- **AIM OF THE EXERCISE**:
Go through the records below and copy out every line holding "schottky".

==== RECORDS FOR THE TASK ====

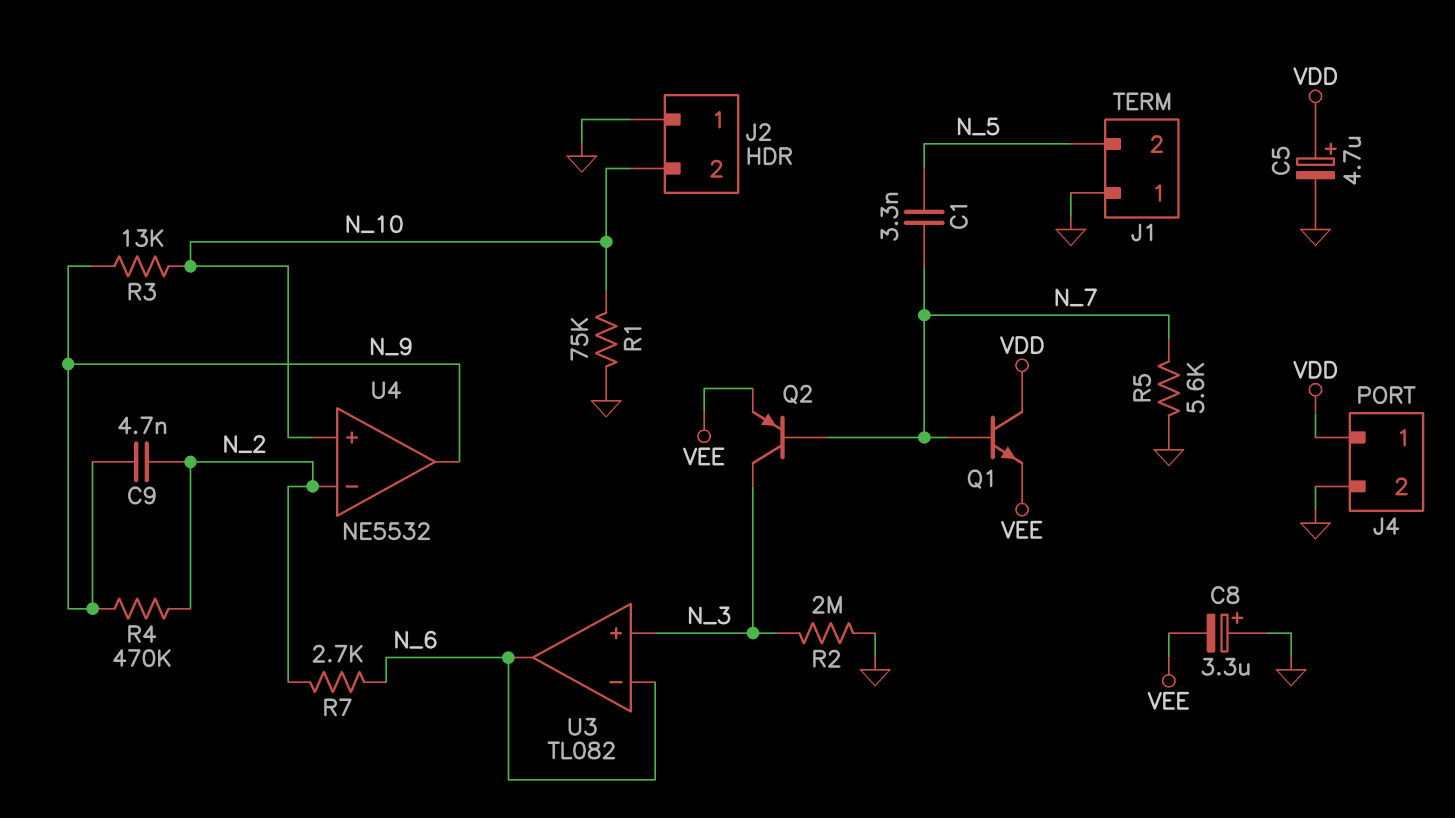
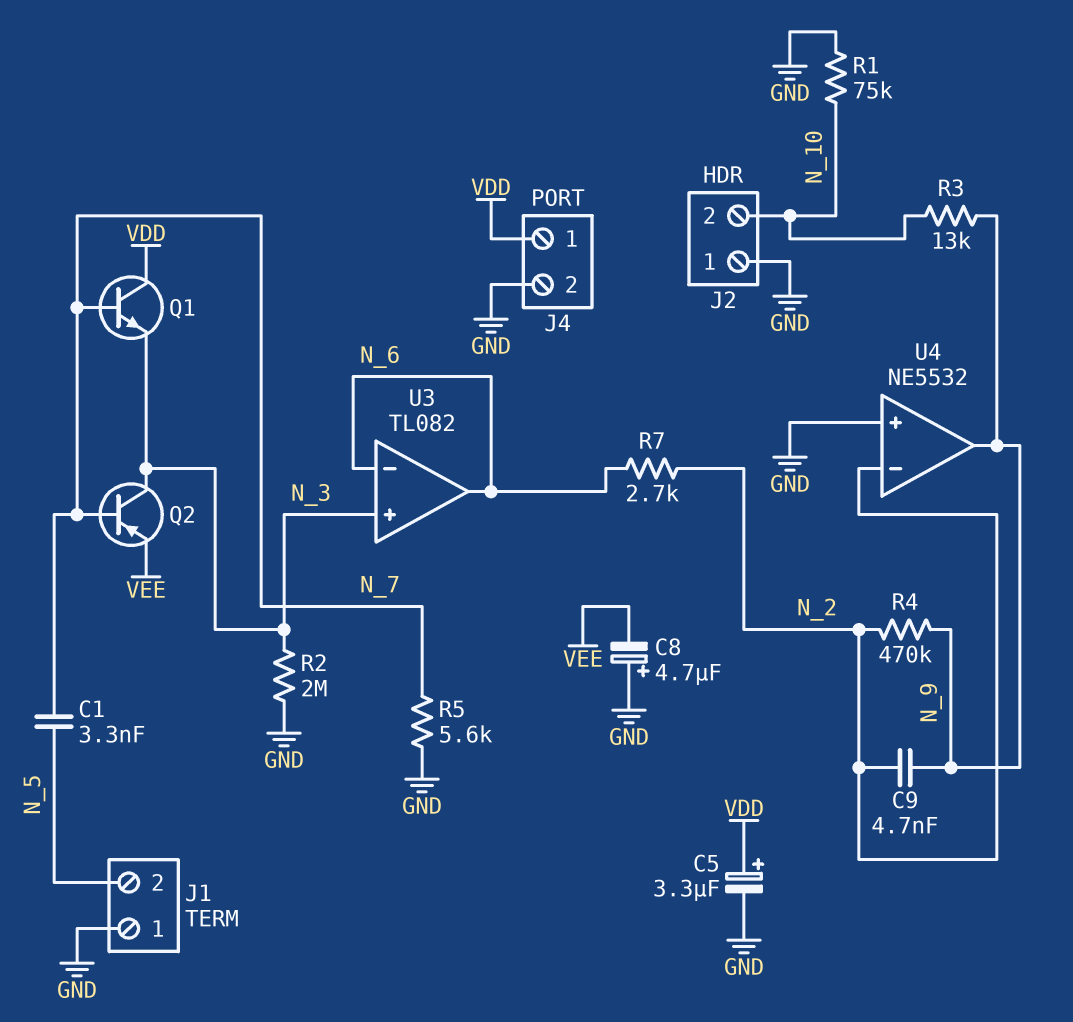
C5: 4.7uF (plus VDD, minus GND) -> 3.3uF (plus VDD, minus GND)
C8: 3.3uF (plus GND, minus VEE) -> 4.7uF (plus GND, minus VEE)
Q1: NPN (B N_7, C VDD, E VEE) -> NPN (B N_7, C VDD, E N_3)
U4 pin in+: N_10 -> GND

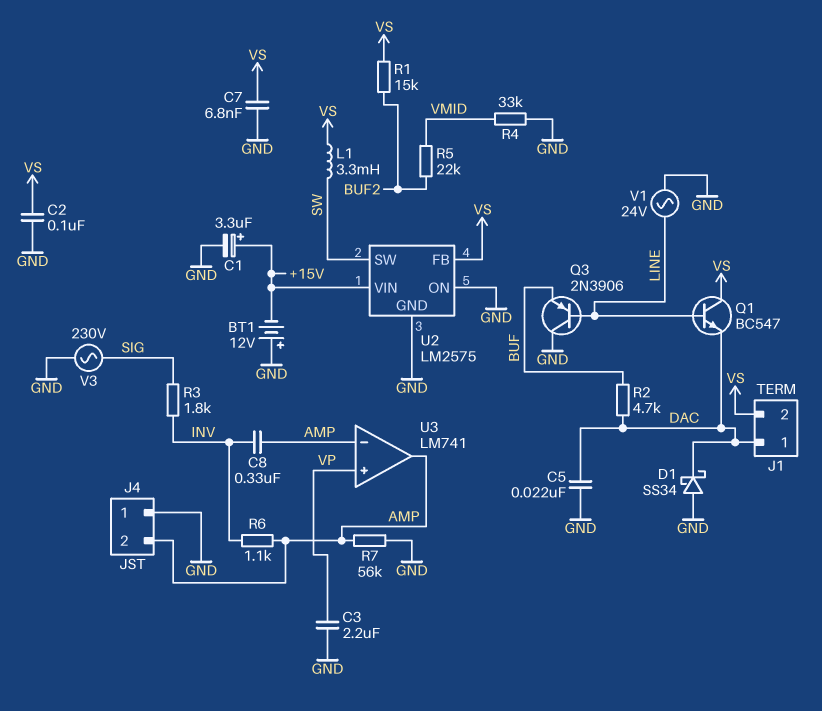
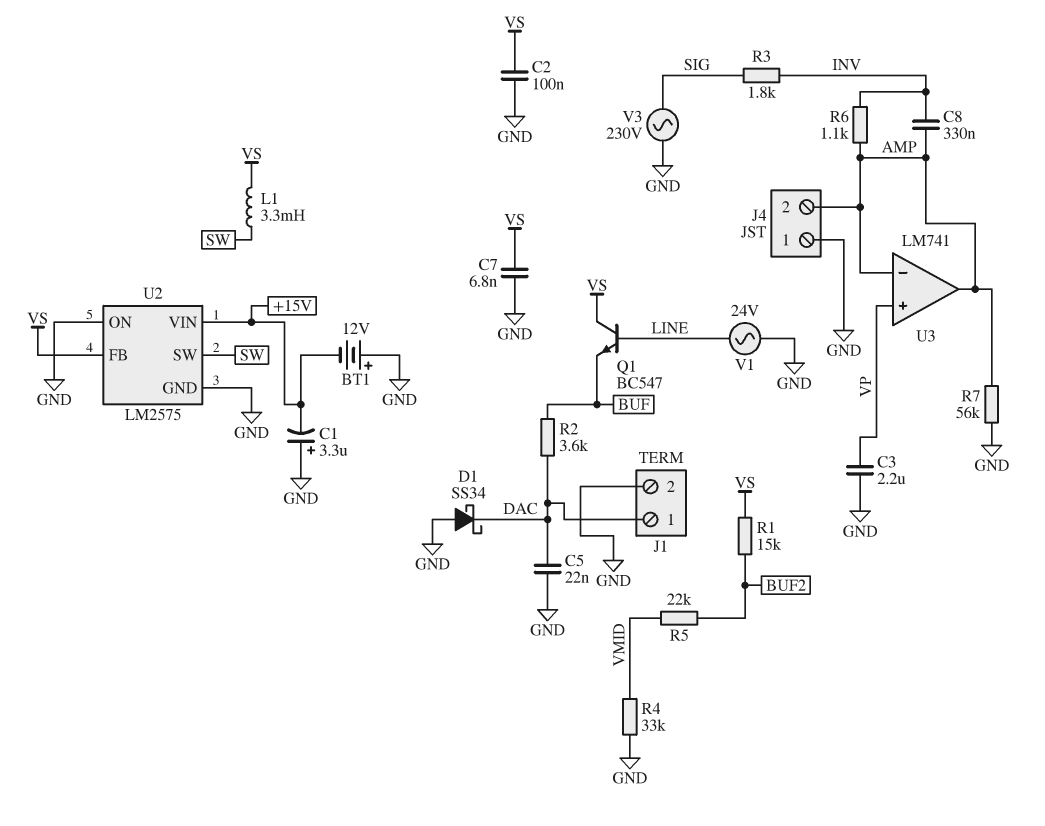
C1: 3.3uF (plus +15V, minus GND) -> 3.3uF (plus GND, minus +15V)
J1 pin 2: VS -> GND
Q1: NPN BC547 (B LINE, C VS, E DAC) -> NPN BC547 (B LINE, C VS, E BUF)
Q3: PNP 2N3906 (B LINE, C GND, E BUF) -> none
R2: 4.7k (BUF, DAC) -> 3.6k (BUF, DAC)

====
==== RECORDS FOR THE TASK ====

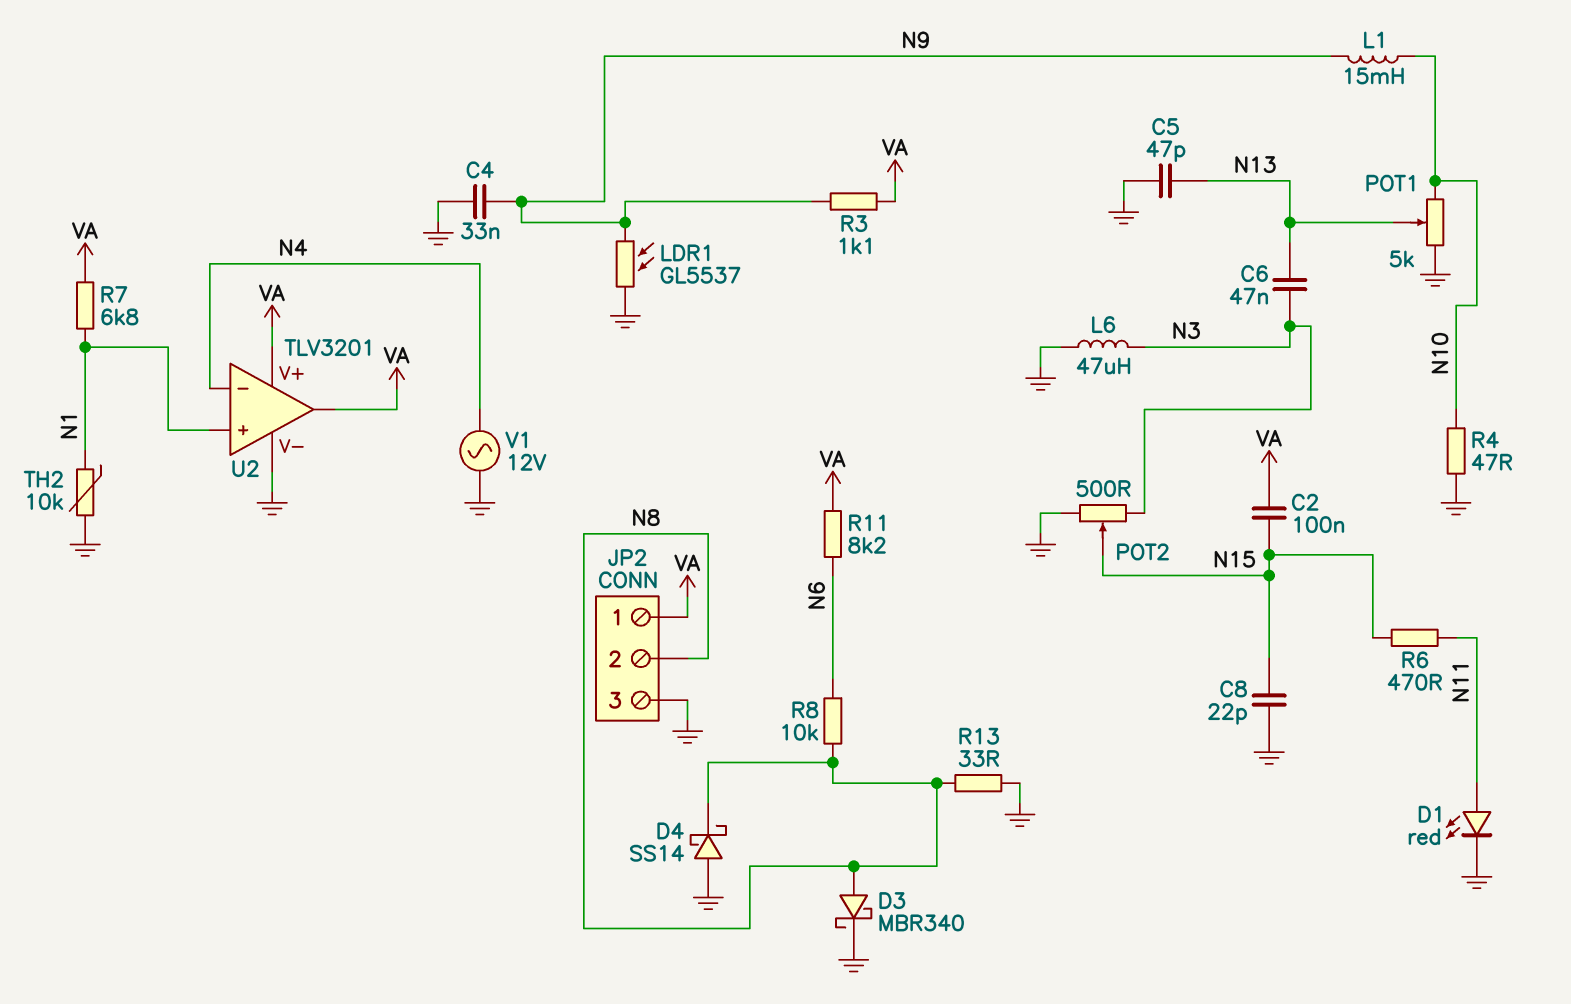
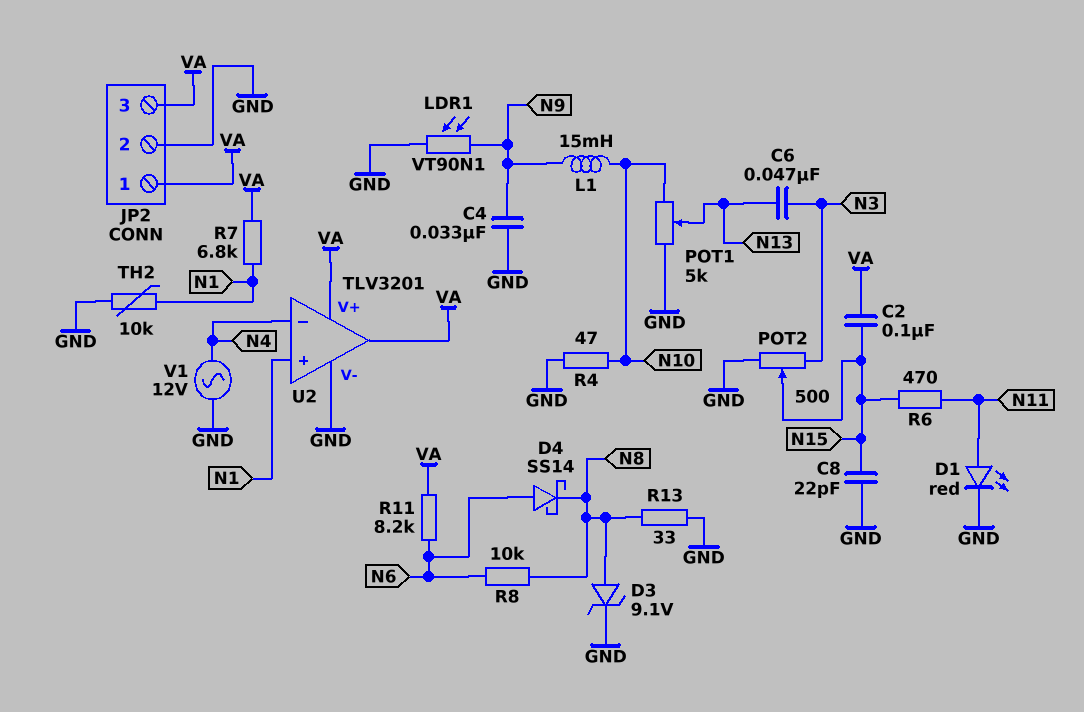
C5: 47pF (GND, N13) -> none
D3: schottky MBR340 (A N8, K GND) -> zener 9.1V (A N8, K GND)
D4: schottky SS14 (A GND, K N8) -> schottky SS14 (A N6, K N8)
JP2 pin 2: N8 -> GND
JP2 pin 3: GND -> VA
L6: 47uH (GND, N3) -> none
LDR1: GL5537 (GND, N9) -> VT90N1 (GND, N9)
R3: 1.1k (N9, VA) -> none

====

- **RESULT**:
D3: schottky MBR340 (A N8, K GND) -> zener 9.1V (A N8, K GND)
D4: schottky SS14 (A GND, K N8) -> schottky SS14 (A N6, K N8)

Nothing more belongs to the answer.